▶ _What to do_
Please print exactly the lines running from the one that contains "pink slope F2:F3" to the end of the data, with both lines included.

━━ Input data

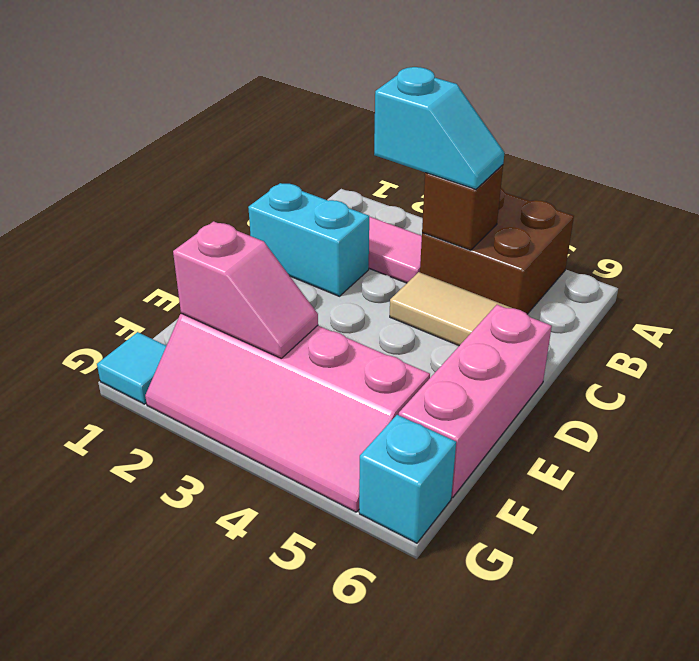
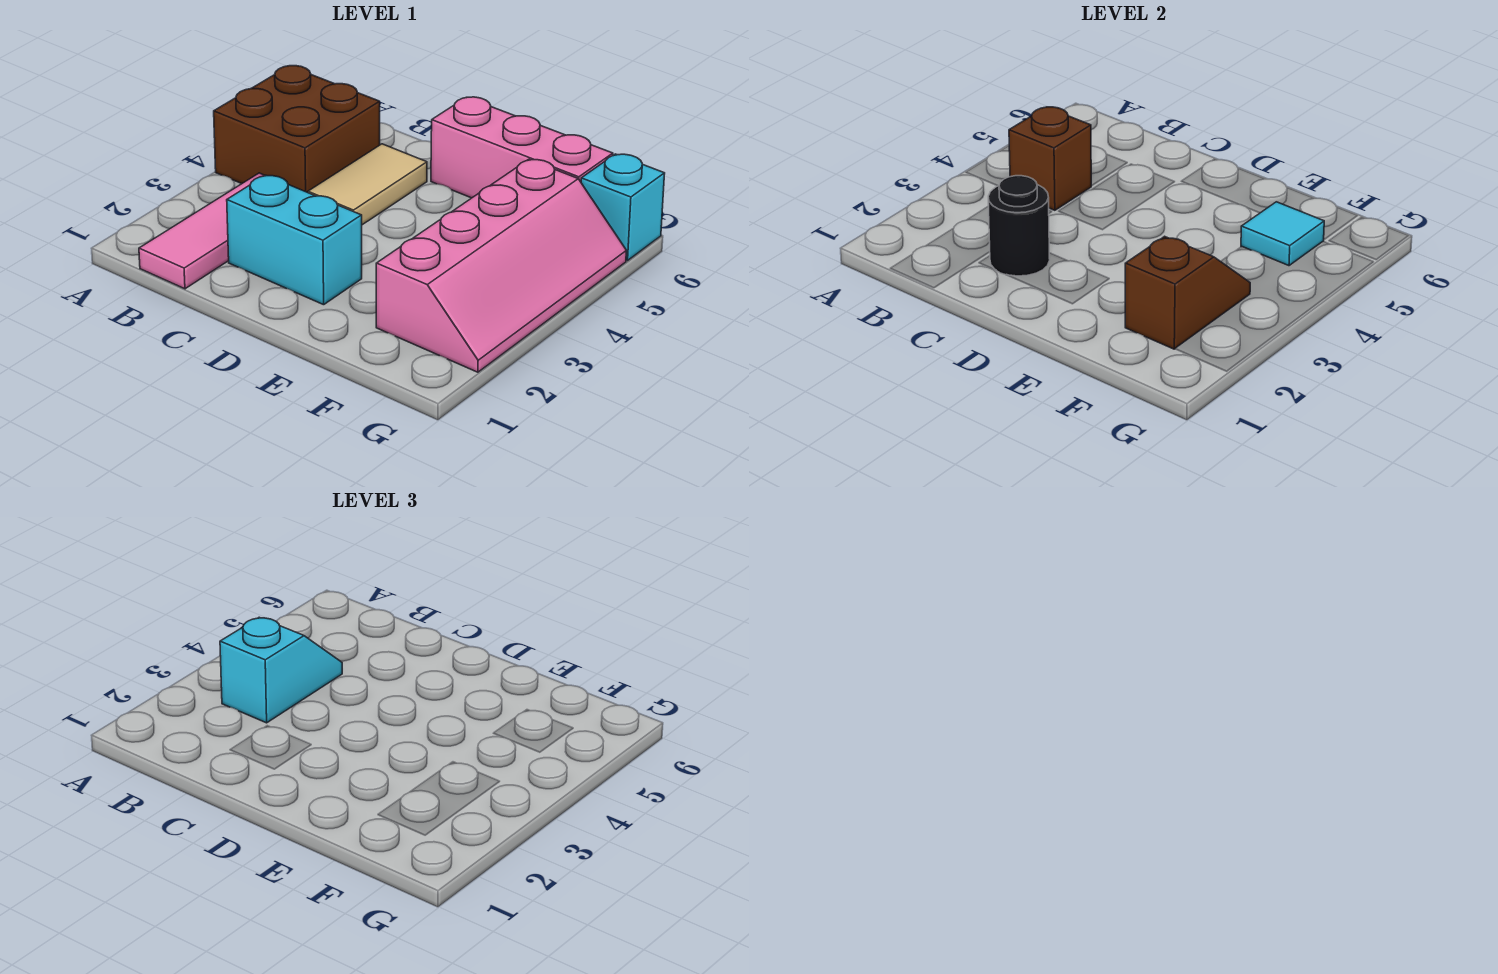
cyan brick C1:C2 level 1 -> cyan brick C2:D2 level 1
none -> black round brick C2 level 2
pink slope F2:F3 level 2 top 2 -> brown slope F2:F3 level 2 top 2
cyan tile G1 level 1 -> cyan tile F5 level 2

━━━━

▶ _Final answer_
pink slope F2:F3 level 2 top 2 -> brown slope F2:F3 level 2 top 2
cyan tile G1 level 1 -> cyan tile F5 level 2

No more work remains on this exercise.